**ACTIVITY:** Repeat every entry exactly. Do not include the pictures.

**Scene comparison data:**

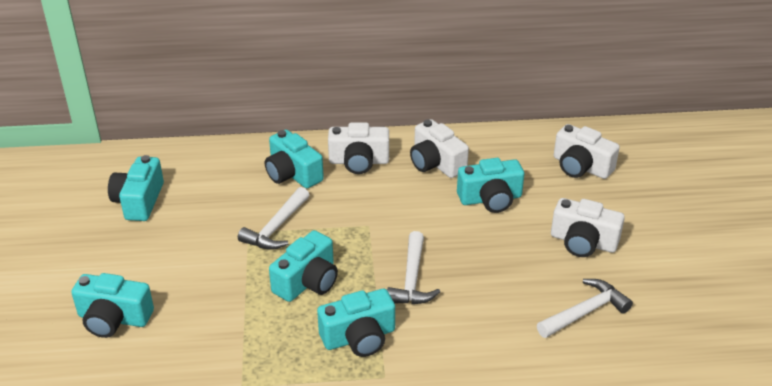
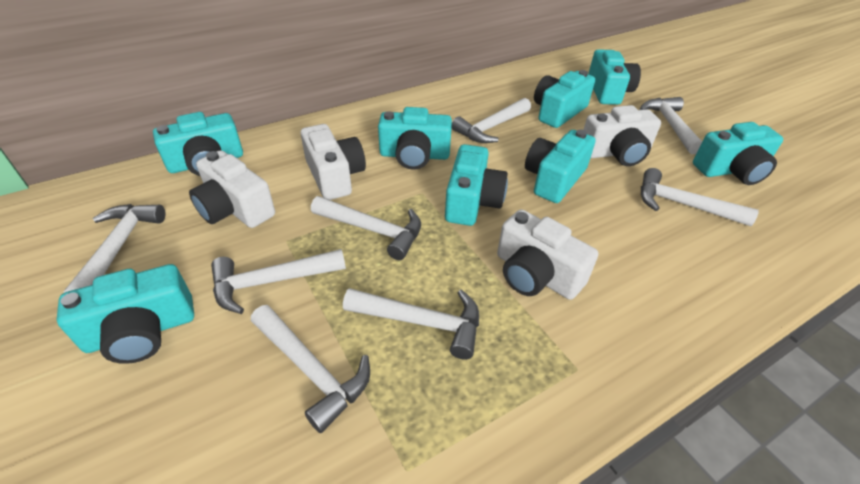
turquoise camera: 6 -> 8
white hammer: 3 -> 8

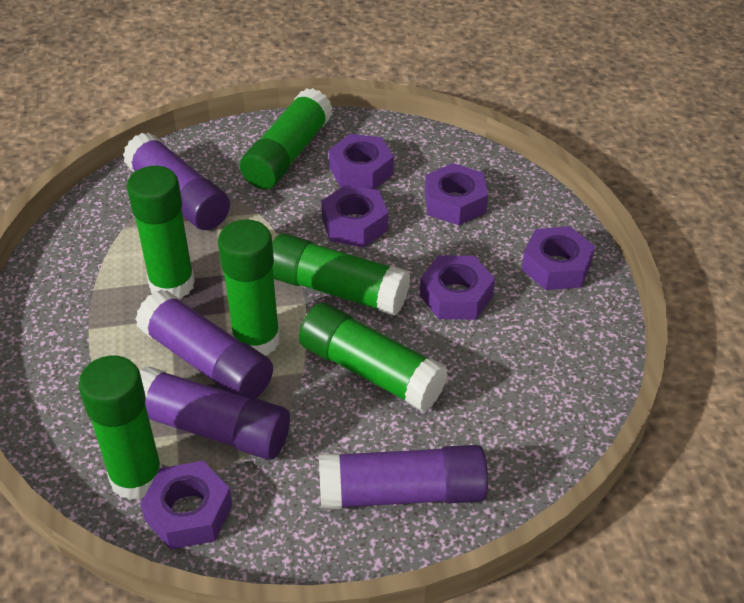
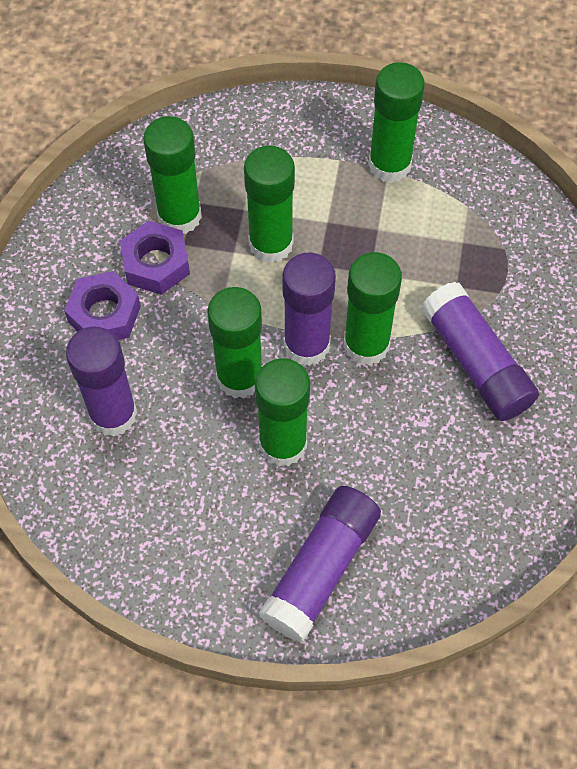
purple nut: 6 -> 2

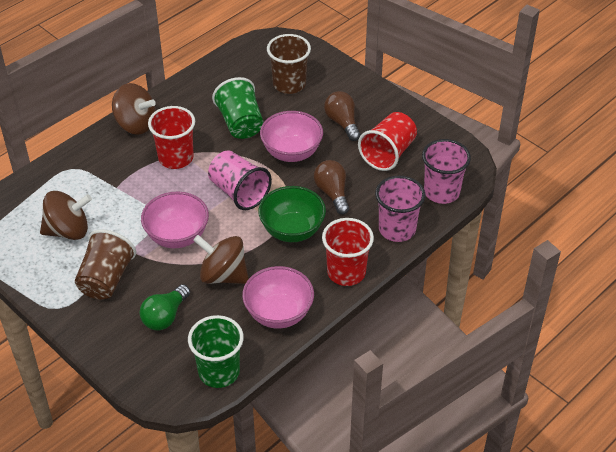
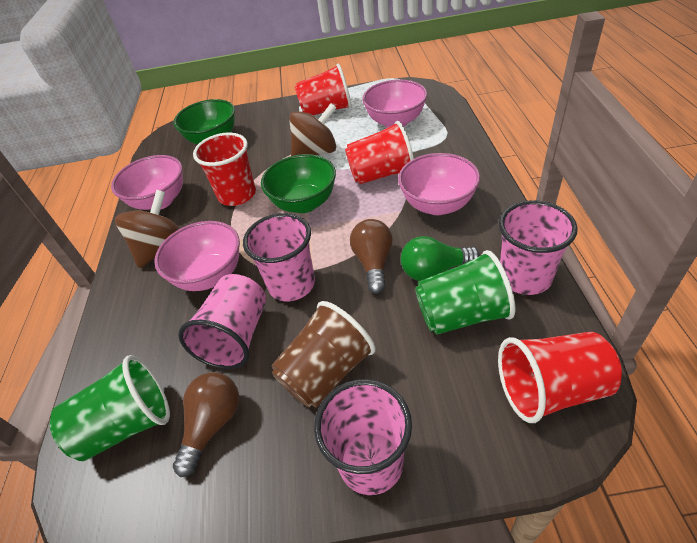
brown cup: 2 -> 1
brown spinning top: 3 -> 2
green bowl: 1 -> 2
pink bowl: 3 -> 4
pink cup: 3 -> 4
red cup: 3 -> 4

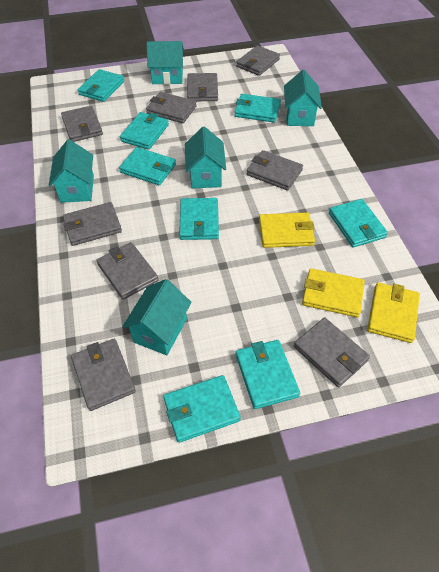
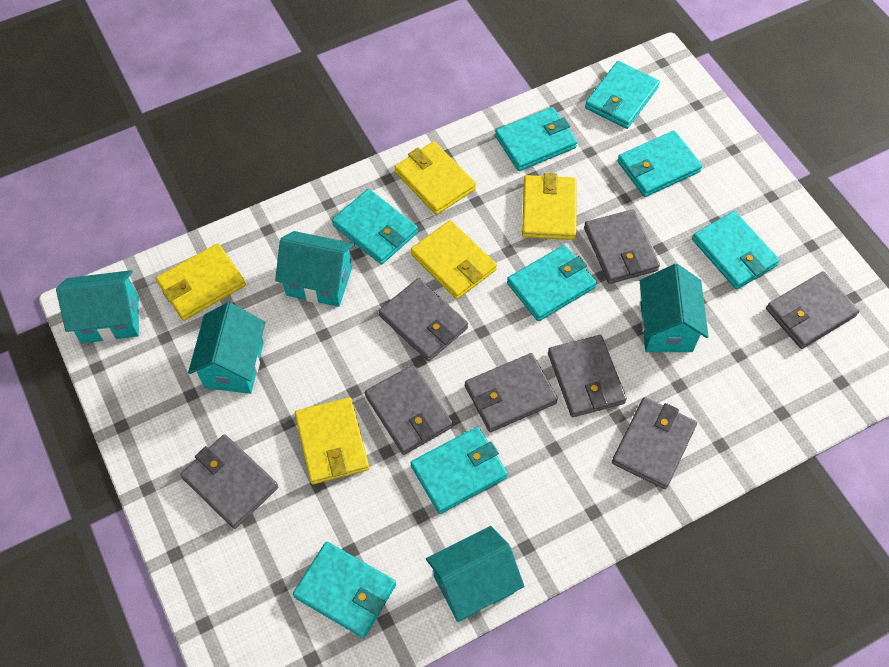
grey wallet: 9 -> 8
yellow wallet: 3 -> 5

**SOLUTION FOR THIS EXERCISE:**
turquoise camera: 6 -> 8
white hammer: 3 -> 8

purple nut: 6 -> 2

brown cup: 2 -> 1
brown spinning top: 3 -> 2
green bowl: 1 -> 2
pink bowl: 3 -> 4
pink cup: 3 -> 4
red cup: 3 -> 4

grey wallet: 9 -> 8
yellow wallet: 3 -> 5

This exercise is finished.